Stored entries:
────────────────

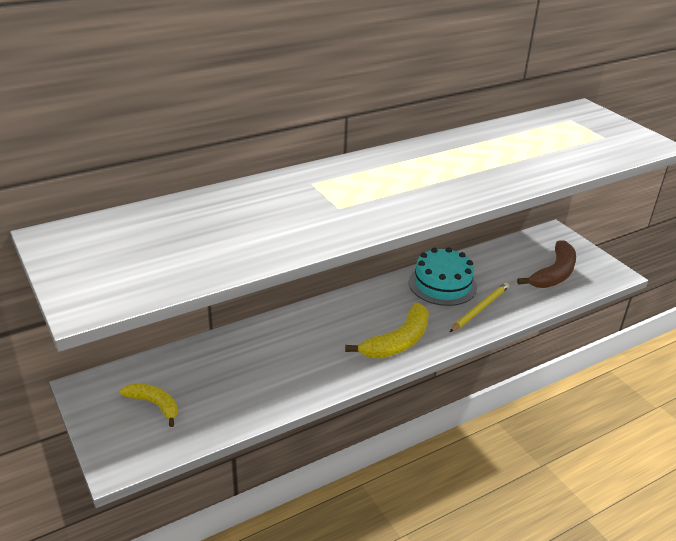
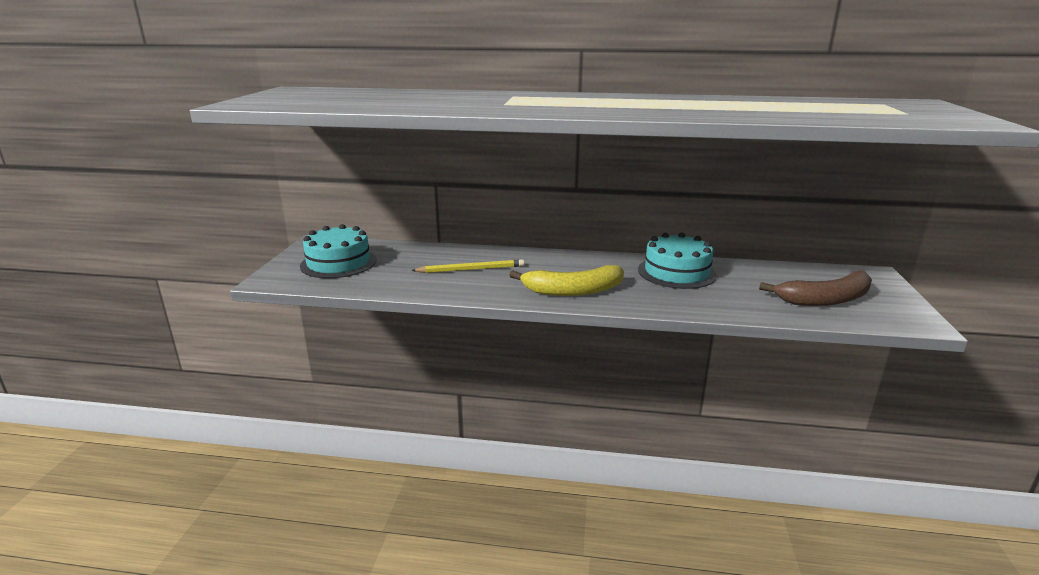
camera: 40 degrees right, 10 degrees down
(154, 404) = (338, 263): yellow banana -> turquoise cake
(480, 308) = (693, 296): yellow pencil -> yellow pencil (471, 269)

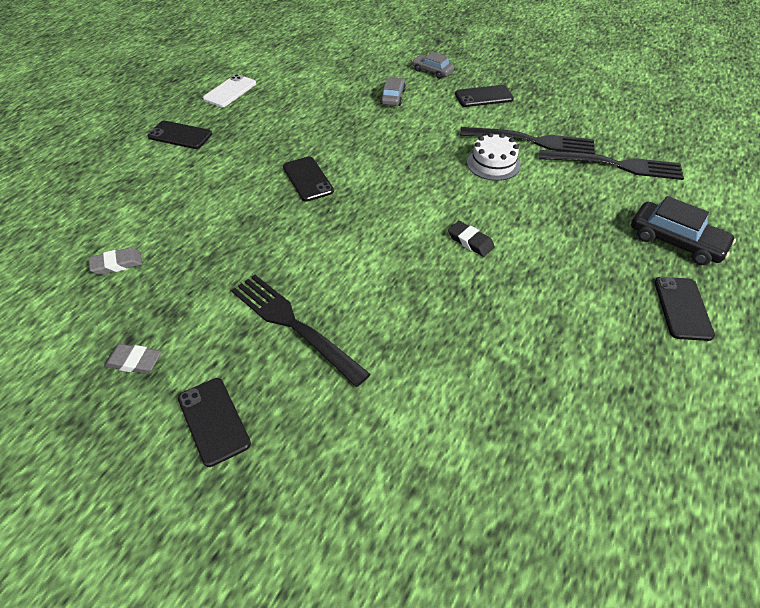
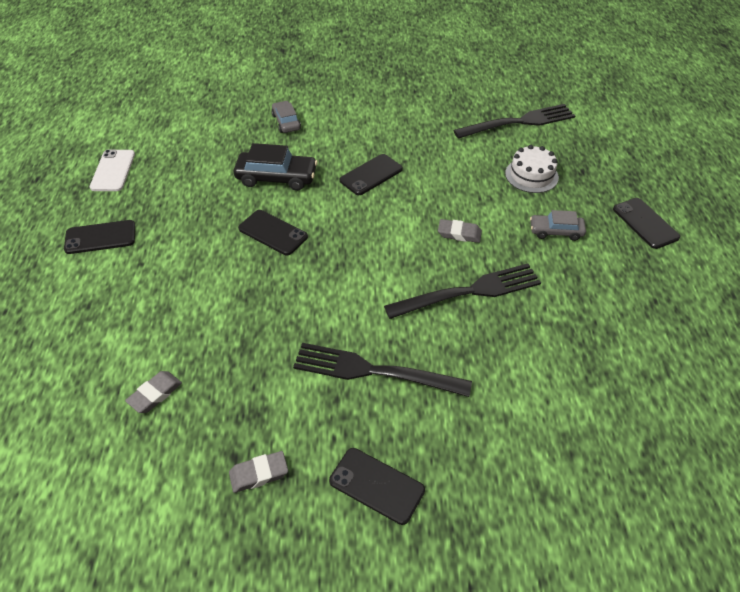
camera: 30 degrees left, 0 degrees up
(432, 71) = (302, 83): grey car -> grey car (556, 231)
(470, 241) = (459, 234): black eraser -> grey eraser
(484, 97) = (368, 94): black phone -> black phone (371, 175)
(493, 164) = (424, 156): white cake -> white cake (531, 175)
(533, 141) = (440, 123): black fork -> black fork (469, 291)
(676, 241) = (605, 171): black car -> black car (276, 177)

────────────────

What you will do: Copy out every line of the data in which the word "camera" is found.

Response area:
camera: 40 degrees right, 10 degrees down
camera: 30 degrees left, 0 degrees up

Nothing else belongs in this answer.